- Requirement:
The answer should consist of every line in the material below that has the word "pentagon".

- Data for processing:
-------------------------

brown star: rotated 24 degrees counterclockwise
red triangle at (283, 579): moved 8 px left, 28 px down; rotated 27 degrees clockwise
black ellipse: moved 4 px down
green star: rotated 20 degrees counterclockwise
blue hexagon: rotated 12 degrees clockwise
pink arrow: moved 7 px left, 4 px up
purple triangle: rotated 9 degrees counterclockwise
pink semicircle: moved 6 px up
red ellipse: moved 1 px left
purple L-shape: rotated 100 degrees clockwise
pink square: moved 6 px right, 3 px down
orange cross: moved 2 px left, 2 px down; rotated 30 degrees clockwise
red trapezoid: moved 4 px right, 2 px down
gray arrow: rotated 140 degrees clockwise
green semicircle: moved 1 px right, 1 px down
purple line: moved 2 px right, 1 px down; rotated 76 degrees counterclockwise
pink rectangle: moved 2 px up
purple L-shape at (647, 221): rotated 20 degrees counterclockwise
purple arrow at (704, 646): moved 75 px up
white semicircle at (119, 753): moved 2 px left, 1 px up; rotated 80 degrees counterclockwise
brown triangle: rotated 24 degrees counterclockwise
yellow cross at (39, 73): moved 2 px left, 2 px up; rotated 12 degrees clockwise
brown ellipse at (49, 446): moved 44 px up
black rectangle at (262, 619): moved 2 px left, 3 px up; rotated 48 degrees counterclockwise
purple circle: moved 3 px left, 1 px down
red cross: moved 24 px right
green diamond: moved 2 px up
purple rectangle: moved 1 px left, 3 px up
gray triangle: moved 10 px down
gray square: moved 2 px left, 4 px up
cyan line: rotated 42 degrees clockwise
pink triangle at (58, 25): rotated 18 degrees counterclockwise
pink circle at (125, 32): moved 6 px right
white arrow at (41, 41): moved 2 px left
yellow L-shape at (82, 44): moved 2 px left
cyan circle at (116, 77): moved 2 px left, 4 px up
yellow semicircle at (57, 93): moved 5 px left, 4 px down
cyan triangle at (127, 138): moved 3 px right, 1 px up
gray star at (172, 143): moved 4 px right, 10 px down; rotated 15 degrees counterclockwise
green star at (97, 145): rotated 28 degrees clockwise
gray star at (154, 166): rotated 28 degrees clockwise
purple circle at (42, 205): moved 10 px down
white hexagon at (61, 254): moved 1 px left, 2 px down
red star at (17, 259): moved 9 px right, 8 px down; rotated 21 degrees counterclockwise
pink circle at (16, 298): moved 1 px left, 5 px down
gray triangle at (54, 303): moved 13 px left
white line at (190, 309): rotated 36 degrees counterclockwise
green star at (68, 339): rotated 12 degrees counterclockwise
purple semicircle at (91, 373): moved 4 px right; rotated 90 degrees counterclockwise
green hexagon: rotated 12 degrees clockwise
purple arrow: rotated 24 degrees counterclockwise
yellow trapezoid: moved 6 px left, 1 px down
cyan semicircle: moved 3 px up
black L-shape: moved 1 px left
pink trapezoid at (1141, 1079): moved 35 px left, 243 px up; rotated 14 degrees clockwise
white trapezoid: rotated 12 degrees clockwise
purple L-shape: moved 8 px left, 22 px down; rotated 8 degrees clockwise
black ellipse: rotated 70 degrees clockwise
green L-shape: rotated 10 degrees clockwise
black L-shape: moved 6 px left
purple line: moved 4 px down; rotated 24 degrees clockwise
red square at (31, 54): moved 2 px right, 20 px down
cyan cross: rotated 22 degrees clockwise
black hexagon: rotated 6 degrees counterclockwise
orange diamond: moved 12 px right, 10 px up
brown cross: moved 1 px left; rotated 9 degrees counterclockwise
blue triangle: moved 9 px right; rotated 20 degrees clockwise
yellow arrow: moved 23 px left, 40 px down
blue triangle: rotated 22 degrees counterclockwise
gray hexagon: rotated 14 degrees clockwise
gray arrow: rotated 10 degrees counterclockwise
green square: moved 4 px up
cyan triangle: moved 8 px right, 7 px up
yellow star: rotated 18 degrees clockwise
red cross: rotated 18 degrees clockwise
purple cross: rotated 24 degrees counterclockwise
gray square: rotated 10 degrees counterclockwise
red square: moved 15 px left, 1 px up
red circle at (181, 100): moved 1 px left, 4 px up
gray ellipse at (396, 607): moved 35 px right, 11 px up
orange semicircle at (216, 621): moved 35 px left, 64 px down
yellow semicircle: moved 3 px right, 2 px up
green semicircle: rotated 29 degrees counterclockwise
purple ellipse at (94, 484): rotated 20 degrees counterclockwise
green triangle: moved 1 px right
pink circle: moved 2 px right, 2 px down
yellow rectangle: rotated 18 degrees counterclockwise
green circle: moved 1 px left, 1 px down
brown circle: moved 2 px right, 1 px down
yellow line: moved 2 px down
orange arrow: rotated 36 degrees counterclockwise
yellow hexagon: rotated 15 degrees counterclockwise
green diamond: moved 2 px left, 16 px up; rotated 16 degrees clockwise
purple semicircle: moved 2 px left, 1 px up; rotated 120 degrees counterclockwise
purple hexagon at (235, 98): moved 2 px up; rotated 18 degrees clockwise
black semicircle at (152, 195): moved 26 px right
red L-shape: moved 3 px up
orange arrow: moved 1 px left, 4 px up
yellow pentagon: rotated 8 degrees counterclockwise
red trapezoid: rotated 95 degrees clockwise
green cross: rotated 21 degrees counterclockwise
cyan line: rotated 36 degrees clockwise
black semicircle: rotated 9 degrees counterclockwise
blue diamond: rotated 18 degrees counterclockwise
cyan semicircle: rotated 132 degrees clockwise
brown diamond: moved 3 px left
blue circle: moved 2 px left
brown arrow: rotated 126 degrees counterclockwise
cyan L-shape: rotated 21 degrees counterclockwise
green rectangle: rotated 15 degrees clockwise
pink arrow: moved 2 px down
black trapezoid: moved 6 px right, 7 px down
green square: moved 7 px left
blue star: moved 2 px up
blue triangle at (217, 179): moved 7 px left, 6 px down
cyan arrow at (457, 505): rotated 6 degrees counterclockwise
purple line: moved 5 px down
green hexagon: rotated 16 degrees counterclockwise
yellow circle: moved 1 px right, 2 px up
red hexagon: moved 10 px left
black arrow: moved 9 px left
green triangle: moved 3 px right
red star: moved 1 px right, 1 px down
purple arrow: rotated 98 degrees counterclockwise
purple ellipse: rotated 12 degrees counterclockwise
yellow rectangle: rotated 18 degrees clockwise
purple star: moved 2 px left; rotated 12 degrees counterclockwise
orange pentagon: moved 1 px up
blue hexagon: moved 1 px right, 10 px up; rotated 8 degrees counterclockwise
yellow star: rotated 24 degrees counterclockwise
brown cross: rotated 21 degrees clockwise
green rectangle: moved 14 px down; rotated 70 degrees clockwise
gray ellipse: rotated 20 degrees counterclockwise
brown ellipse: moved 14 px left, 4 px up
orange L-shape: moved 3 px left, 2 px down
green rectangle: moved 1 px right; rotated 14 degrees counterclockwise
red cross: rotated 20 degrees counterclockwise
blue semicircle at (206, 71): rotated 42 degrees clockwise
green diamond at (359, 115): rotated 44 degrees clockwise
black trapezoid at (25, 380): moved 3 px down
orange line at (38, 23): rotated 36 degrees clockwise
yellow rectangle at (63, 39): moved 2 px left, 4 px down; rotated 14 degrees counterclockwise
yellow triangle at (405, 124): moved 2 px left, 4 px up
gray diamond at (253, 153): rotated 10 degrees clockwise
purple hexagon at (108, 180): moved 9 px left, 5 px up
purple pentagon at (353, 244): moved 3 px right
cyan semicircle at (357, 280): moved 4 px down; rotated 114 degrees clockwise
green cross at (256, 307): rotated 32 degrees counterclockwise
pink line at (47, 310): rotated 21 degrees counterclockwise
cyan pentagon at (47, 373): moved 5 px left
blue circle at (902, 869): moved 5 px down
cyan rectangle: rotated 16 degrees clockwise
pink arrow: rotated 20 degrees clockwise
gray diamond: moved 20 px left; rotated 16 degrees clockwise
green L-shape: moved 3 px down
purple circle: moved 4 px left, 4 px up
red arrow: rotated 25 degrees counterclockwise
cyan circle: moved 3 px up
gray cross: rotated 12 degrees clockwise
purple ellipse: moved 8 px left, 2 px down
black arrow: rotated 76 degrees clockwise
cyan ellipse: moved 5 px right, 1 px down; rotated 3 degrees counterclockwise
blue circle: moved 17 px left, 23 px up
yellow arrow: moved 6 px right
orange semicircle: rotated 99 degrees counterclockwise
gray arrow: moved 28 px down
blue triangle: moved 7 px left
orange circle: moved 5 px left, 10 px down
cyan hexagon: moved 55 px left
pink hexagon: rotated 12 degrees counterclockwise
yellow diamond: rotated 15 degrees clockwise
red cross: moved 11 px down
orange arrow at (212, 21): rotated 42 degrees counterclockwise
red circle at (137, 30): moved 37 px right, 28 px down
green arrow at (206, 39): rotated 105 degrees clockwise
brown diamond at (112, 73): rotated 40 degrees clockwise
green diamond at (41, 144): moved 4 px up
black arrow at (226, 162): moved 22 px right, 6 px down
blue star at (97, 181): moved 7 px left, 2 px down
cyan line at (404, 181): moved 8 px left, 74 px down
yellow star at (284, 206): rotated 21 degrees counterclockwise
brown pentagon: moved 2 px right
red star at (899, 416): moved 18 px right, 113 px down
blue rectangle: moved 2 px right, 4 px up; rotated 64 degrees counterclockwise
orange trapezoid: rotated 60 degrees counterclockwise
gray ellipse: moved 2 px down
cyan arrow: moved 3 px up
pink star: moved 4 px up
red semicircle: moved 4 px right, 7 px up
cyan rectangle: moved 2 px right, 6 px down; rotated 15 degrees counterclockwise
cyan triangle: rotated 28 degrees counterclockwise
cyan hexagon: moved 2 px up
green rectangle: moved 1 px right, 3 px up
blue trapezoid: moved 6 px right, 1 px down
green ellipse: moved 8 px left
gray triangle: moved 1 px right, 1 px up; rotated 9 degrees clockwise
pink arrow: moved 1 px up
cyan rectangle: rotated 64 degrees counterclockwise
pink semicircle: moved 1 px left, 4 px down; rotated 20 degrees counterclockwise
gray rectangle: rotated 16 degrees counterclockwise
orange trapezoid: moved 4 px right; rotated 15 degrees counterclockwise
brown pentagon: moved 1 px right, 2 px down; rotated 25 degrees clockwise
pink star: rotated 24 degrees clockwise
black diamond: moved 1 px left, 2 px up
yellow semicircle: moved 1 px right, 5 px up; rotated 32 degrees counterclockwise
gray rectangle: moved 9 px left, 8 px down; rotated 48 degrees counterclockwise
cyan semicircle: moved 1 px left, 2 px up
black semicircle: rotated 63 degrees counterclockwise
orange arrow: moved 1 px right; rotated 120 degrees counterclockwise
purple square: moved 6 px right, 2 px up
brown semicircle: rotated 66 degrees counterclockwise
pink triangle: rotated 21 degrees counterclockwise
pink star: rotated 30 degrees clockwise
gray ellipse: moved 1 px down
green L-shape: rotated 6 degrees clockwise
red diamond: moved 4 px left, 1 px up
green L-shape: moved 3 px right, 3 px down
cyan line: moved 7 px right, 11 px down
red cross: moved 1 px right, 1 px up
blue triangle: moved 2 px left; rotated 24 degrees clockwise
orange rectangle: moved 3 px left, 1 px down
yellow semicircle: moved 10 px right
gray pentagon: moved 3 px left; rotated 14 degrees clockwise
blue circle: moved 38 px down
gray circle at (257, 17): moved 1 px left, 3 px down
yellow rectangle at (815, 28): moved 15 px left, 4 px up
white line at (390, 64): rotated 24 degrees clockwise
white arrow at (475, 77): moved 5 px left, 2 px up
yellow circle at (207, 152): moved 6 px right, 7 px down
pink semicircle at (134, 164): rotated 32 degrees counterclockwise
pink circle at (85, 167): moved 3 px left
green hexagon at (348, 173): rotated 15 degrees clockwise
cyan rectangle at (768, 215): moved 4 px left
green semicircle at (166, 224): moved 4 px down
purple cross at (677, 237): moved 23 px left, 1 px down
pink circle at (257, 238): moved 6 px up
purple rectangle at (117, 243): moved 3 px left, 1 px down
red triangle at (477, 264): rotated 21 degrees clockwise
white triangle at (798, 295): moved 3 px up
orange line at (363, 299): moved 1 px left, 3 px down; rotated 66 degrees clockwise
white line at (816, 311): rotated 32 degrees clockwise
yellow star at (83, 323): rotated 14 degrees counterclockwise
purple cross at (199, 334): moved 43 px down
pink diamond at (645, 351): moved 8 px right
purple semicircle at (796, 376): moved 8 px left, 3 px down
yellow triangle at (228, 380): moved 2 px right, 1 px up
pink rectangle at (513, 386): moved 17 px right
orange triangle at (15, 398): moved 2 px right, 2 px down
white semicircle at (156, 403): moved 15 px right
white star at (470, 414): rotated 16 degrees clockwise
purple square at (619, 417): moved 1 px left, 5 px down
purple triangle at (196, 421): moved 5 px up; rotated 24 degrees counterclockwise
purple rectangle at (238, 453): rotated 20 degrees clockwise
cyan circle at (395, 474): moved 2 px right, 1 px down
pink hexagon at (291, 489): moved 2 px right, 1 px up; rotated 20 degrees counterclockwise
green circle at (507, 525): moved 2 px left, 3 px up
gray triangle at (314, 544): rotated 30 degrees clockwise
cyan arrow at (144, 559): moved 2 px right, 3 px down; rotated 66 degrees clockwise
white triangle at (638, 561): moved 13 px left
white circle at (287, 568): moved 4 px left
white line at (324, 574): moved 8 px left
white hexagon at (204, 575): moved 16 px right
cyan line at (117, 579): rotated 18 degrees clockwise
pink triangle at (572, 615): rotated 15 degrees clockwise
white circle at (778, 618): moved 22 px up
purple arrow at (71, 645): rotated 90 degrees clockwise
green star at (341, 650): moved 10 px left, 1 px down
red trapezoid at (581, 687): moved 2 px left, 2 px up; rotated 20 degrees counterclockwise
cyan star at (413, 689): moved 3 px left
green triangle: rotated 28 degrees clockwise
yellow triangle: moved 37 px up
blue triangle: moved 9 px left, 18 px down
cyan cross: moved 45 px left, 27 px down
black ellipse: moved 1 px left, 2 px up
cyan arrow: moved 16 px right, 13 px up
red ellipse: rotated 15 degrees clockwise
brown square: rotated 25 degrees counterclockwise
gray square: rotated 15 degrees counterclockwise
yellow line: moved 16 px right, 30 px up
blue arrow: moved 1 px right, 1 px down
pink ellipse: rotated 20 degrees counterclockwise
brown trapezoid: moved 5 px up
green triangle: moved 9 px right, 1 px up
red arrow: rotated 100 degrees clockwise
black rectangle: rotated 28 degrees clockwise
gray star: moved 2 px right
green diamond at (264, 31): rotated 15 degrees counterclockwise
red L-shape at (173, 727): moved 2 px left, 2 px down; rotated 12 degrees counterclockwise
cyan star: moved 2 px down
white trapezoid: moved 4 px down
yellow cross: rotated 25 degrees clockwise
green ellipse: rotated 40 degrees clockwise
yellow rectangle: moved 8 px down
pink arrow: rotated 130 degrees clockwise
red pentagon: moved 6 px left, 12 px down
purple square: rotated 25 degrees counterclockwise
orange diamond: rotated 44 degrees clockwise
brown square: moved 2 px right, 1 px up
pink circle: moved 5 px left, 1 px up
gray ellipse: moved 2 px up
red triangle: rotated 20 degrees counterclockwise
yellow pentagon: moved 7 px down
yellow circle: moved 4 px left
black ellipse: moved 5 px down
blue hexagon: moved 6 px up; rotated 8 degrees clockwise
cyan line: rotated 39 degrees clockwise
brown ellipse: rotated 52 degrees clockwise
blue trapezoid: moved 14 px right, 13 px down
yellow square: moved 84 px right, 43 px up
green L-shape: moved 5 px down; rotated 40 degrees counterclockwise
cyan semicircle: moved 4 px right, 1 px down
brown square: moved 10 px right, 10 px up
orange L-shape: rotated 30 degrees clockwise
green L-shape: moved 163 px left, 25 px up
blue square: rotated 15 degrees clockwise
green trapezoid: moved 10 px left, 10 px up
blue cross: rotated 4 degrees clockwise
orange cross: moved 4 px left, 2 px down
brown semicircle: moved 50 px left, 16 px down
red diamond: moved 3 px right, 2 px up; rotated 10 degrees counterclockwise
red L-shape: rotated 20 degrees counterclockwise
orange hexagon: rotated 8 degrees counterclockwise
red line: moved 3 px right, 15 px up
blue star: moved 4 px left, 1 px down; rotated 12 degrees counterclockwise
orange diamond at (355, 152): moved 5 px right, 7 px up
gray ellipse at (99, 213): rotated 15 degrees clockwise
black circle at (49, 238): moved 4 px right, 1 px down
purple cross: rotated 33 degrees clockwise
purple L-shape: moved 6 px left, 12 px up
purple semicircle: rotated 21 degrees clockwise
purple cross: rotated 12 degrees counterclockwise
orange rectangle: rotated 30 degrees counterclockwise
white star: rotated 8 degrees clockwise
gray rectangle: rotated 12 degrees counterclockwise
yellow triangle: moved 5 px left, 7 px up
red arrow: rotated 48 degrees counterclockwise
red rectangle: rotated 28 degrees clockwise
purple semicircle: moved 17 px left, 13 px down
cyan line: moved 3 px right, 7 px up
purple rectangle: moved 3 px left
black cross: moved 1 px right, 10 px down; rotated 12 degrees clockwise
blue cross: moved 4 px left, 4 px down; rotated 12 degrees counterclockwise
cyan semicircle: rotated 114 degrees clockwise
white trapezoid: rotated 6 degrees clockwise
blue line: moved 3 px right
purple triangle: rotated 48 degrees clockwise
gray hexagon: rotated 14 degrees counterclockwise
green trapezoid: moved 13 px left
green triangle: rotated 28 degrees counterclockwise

-------------------------

- Answer to this task:
yellow pentagon: rotated 8 degrees counterclockwise
orange pentagon: moved 1 px up
purple pentagon at (353, 244): moved 3 px right
cyan pentagon at (47, 373): moved 5 px left
brown pentagon: moved 2 px right
brown pentagon: moved 1 px right, 2 px down; rotated 25 degrees clockwise
gray pentagon: moved 3 px left; rotated 14 degrees clockwise
red pentagon: moved 6 px left, 12 px down
yellow pentagon: moved 7 px down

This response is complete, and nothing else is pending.